WHAT YOU HAVE TO DO = Print every line of the listing below, starting with the line that holds "yellow brick E2:F3" and going on through the line that holds "blue brick L3 level", both included, and print nothing else.

PROVIDED RECORDS =
=====
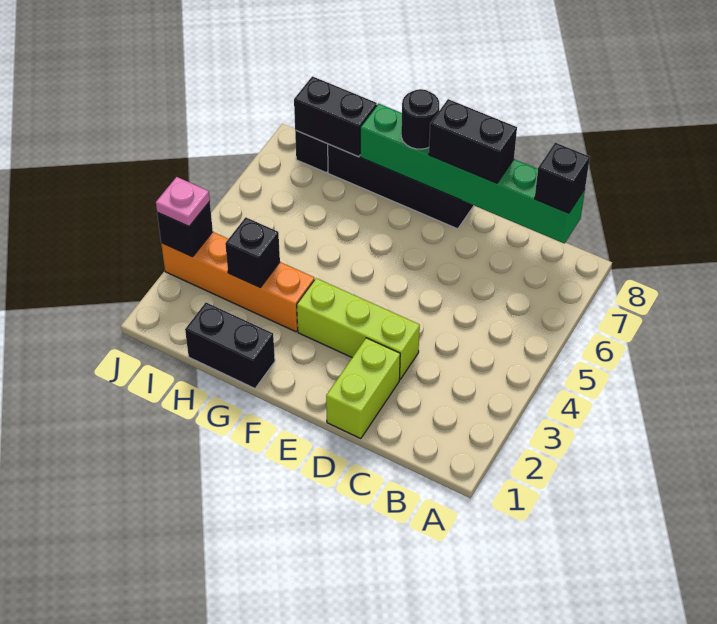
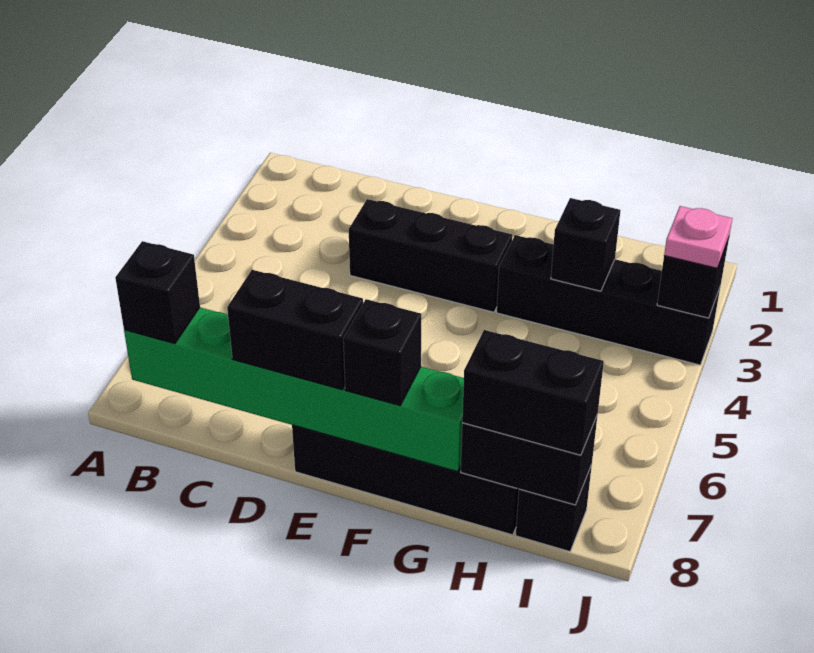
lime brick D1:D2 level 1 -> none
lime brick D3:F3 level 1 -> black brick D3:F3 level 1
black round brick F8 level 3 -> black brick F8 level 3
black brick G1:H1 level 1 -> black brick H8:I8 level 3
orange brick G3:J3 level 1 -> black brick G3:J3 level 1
=====
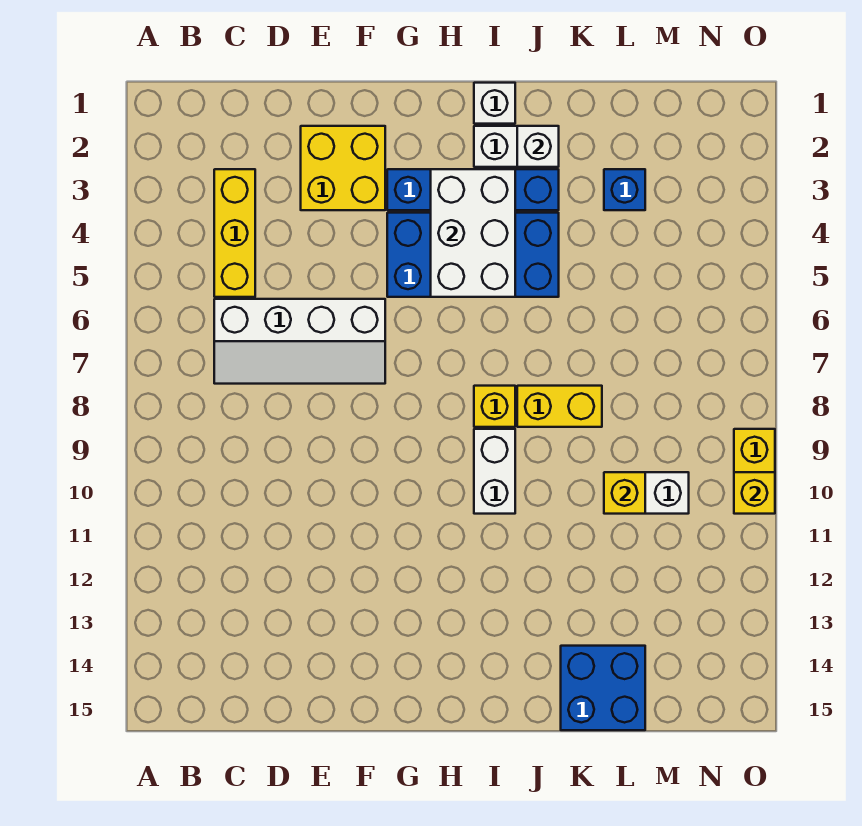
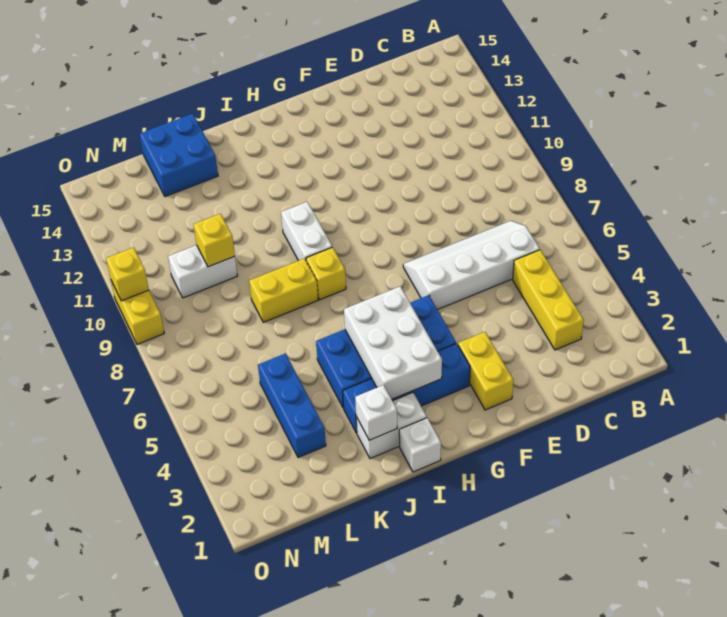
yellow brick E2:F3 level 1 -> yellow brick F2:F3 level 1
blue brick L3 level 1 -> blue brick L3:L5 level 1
=====
RESPONSE =
yellow brick E2:F3 level 1 -> yellow brick F2:F3 level 1
blue brick L3 level 1 -> blue brick L3:L5 level 1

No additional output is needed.